Object change listings:
========

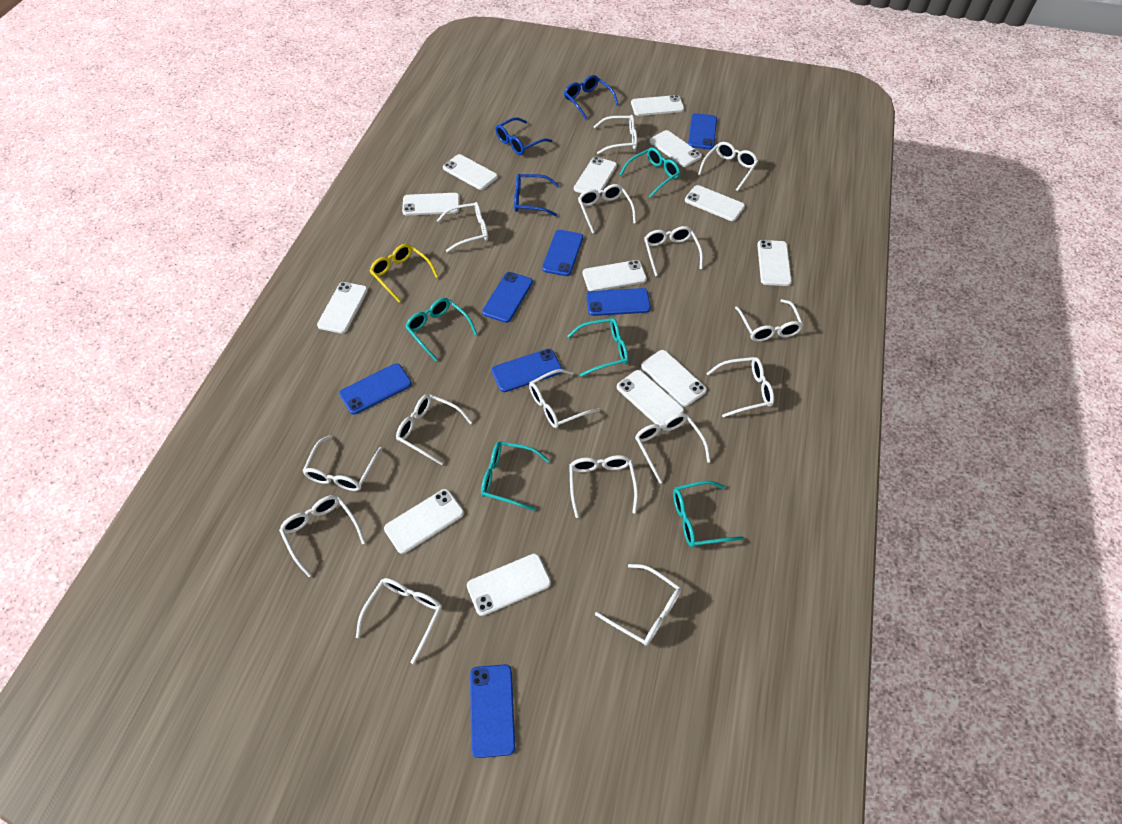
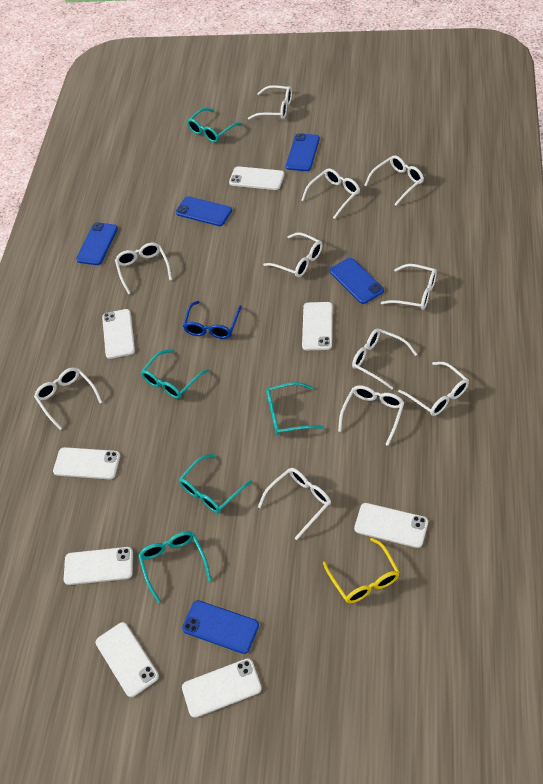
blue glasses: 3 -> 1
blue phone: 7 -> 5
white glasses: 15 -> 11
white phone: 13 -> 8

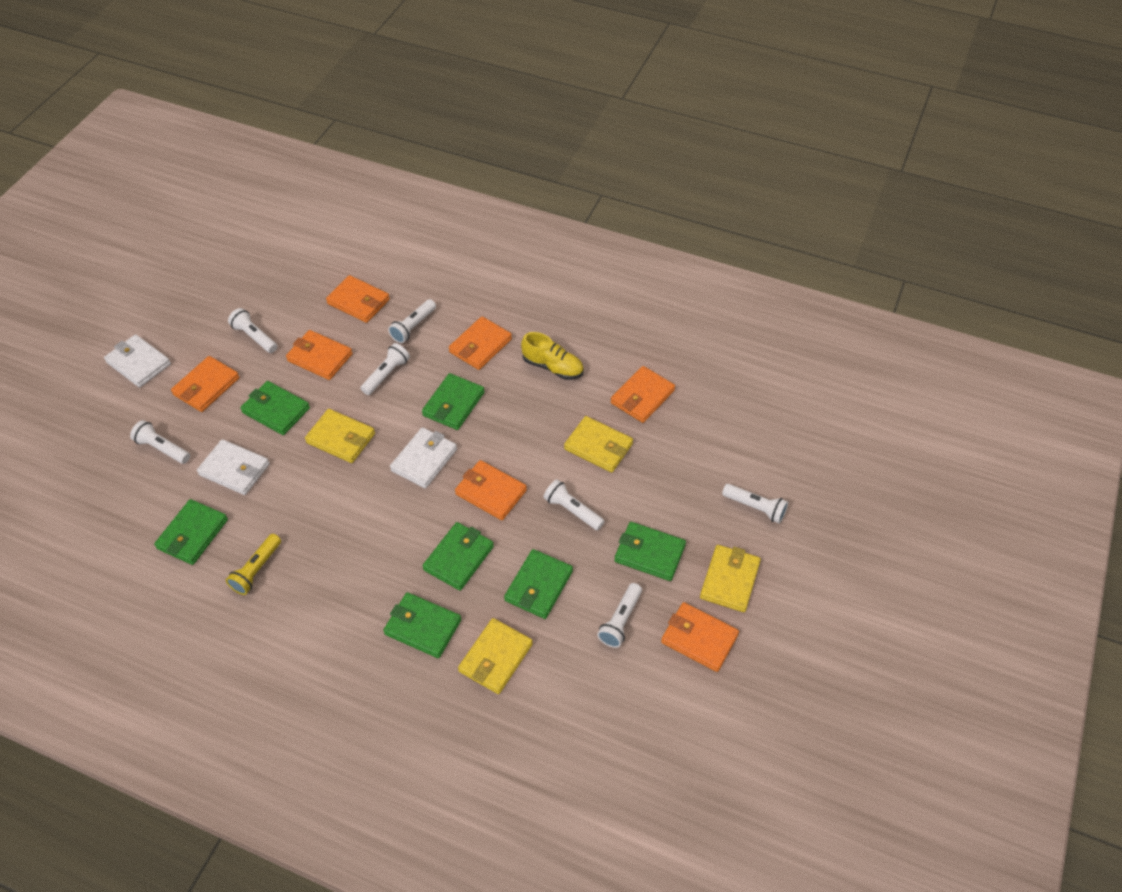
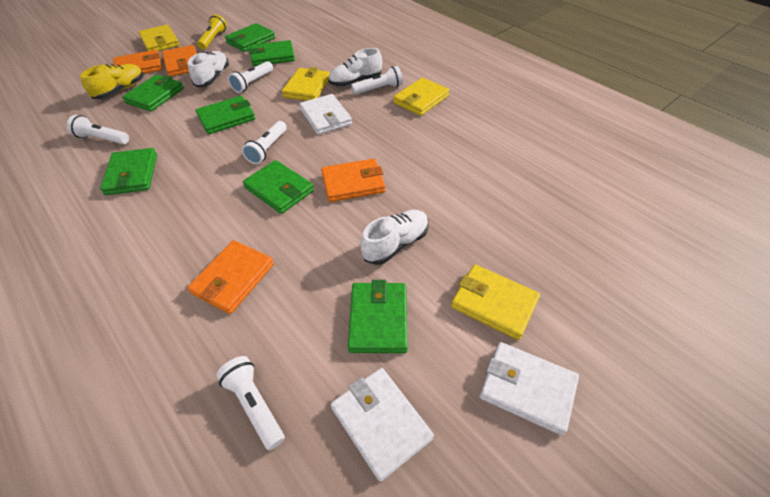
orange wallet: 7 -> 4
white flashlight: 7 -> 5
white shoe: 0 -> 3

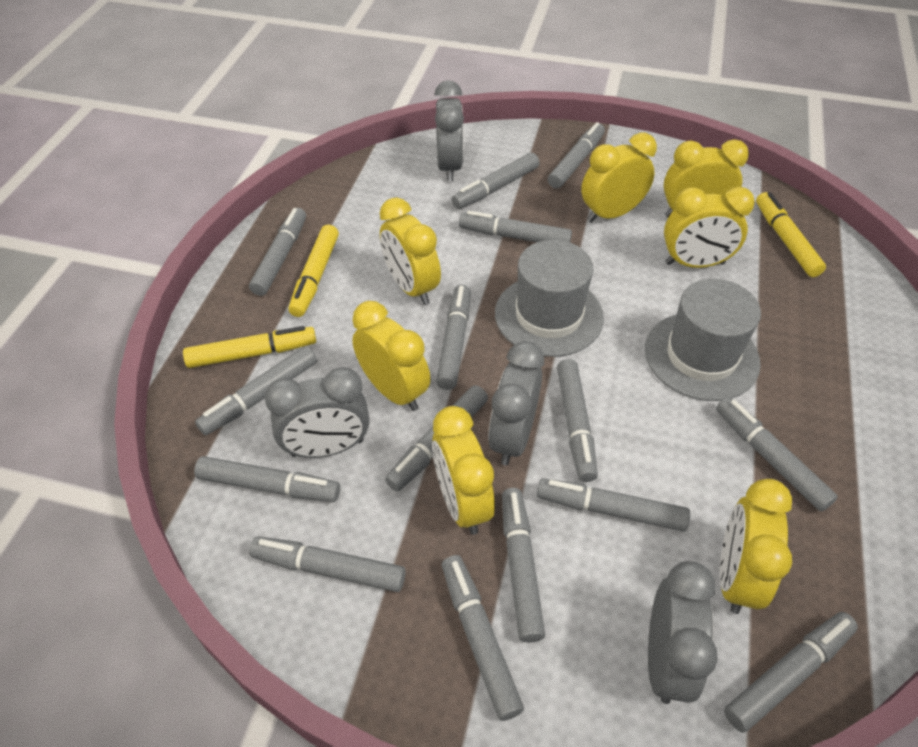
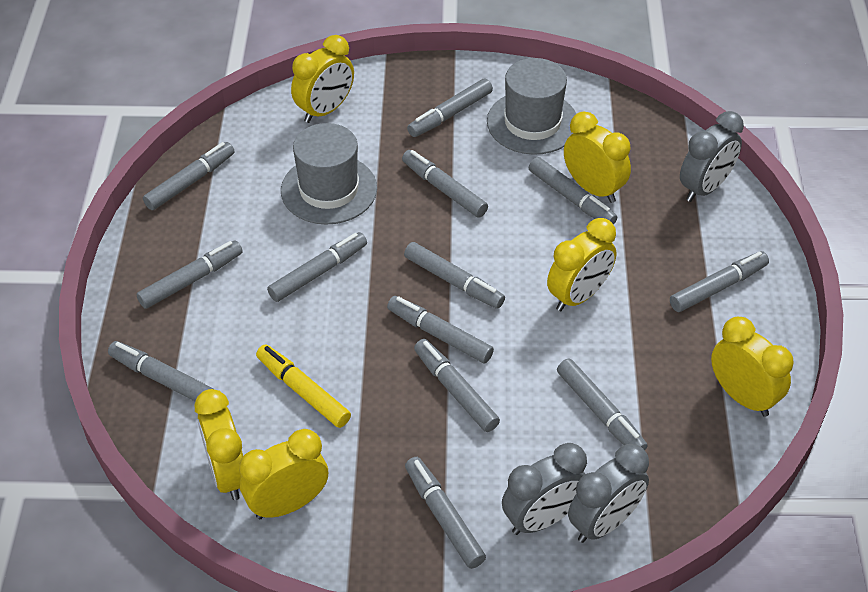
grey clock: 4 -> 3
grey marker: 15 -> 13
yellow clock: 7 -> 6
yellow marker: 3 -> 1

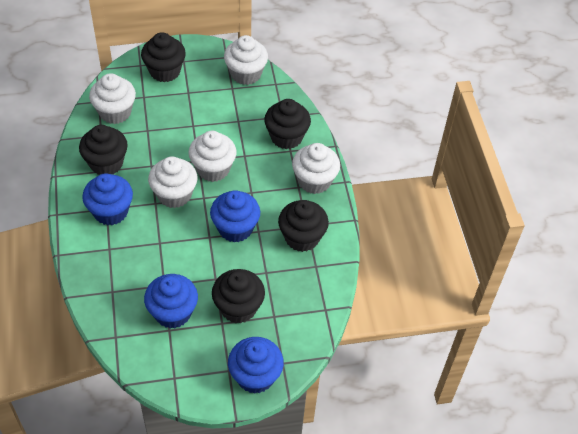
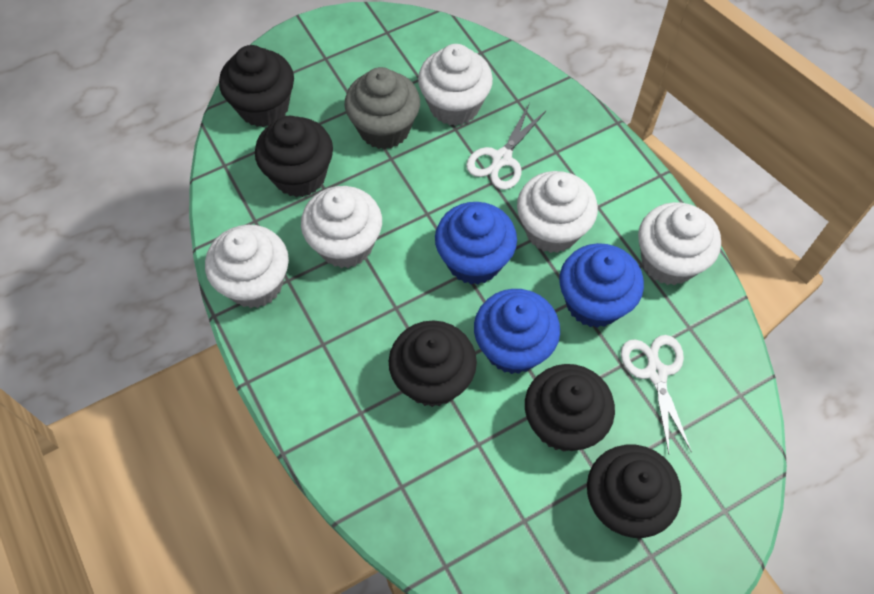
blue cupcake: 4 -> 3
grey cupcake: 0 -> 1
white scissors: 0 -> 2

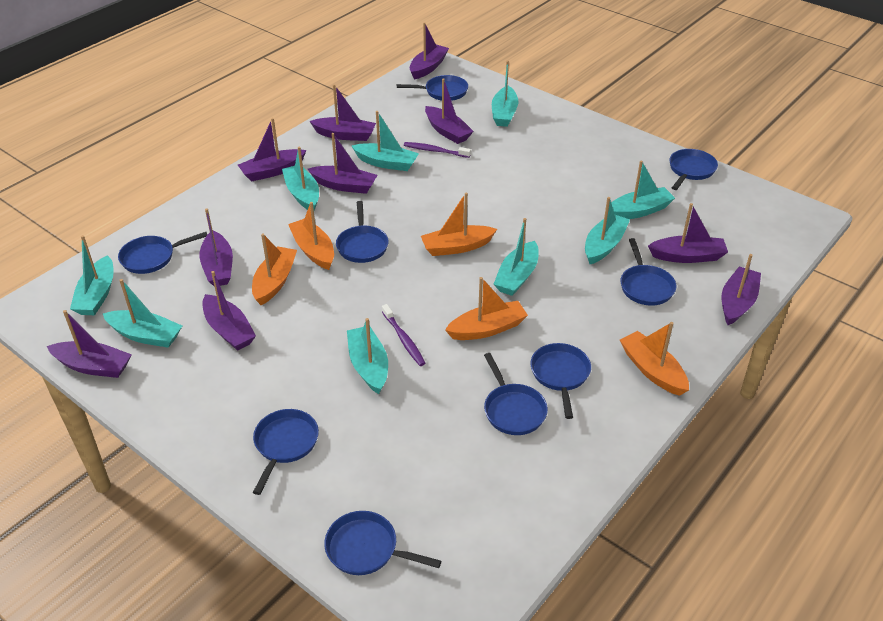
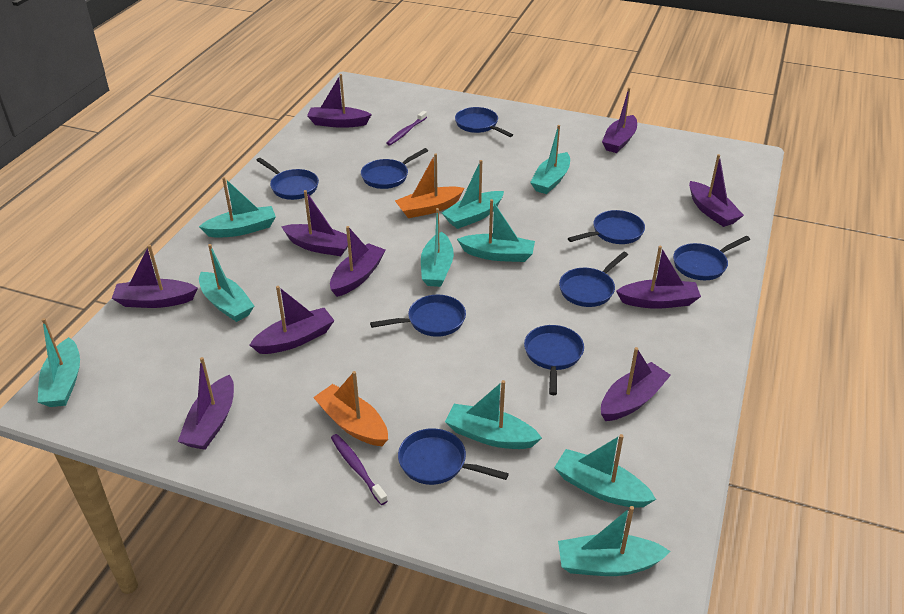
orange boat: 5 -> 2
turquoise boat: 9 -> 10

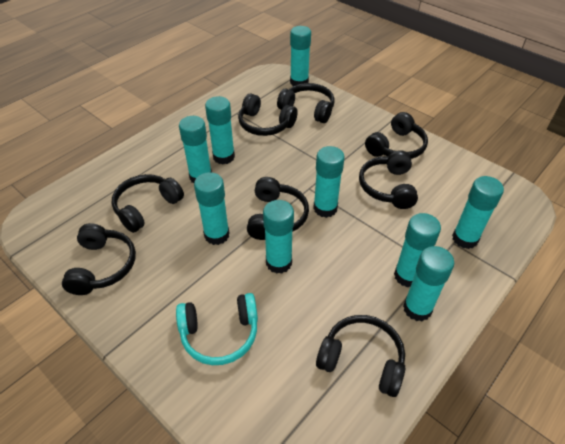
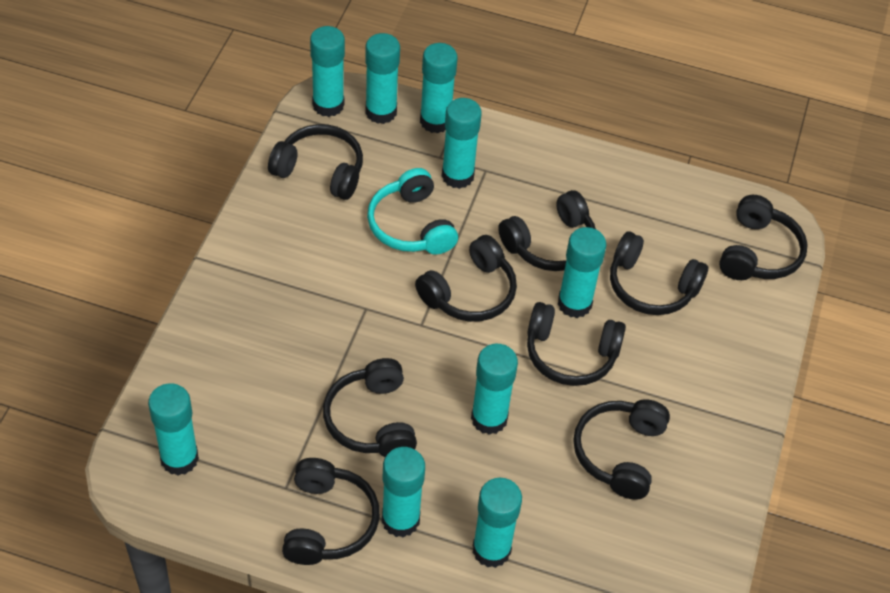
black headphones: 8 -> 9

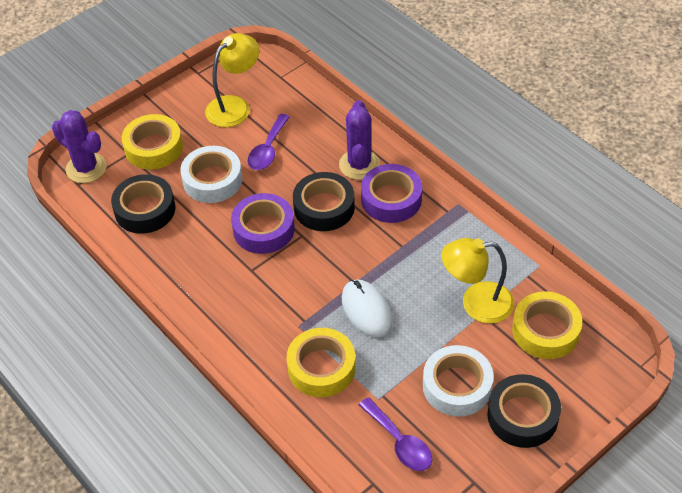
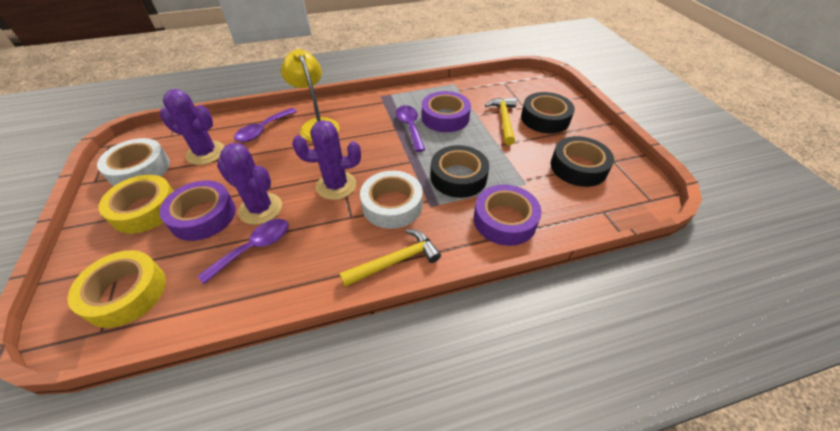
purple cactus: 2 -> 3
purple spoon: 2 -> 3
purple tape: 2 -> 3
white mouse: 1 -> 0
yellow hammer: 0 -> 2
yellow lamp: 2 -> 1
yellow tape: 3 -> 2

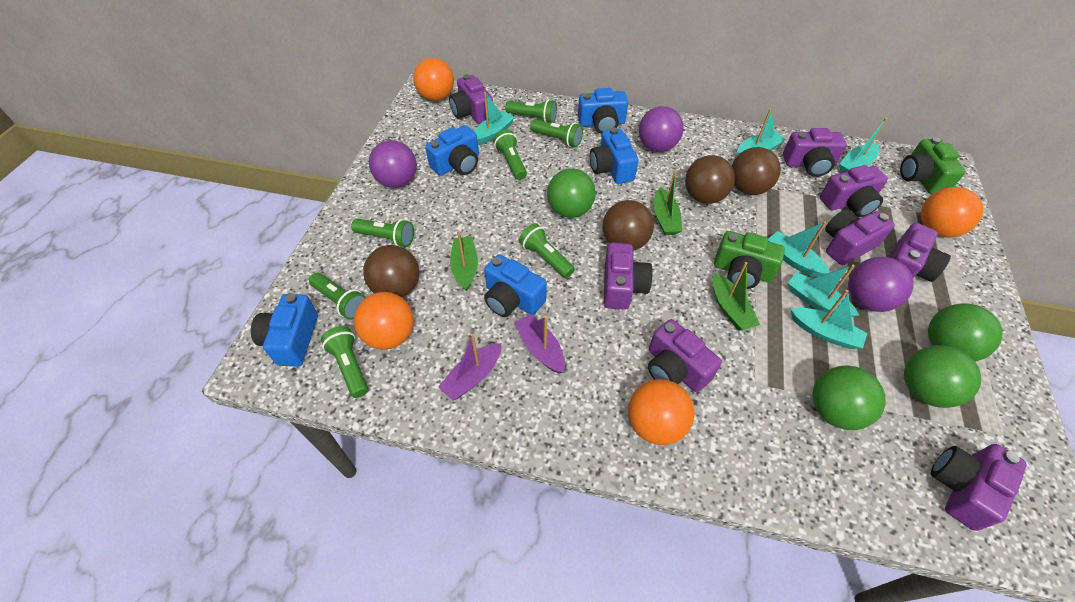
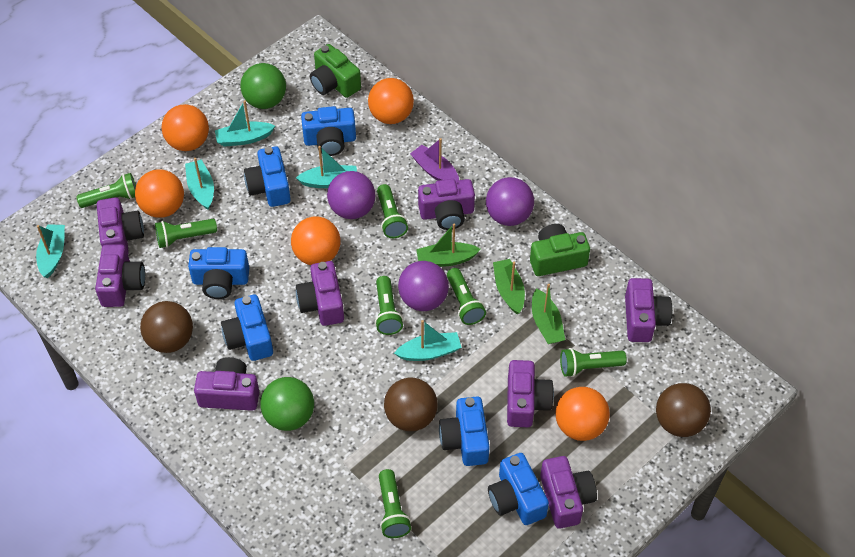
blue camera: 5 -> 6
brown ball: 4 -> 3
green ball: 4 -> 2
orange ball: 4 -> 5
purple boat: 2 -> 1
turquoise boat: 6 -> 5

========

Quote exactly, and only, the lines from the one containing "yellow marker: 3 -> 1" through the last line of the records above, both included; leave out any pictures.

# Exercise result:
yellow marker: 3 -> 1

blue cupcake: 4 -> 3
grey cupcake: 0 -> 1
white scissors: 0 -> 2

orange boat: 5 -> 2
turquoise boat: 9 -> 10

black headphones: 8 -> 9

purple cactus: 2 -> 3
purple spoon: 2 -> 3
purple tape: 2 -> 3
white mouse: 1 -> 0
yellow hammer: 0 -> 2
yellow lamp: 2 -> 1
yellow tape: 3 -> 2

blue camera: 5 -> 6
brown ball: 4 -> 3
green ball: 4 -> 2
orange ball: 4 -> 5
purple boat: 2 -> 1
turquoise boat: 6 -> 5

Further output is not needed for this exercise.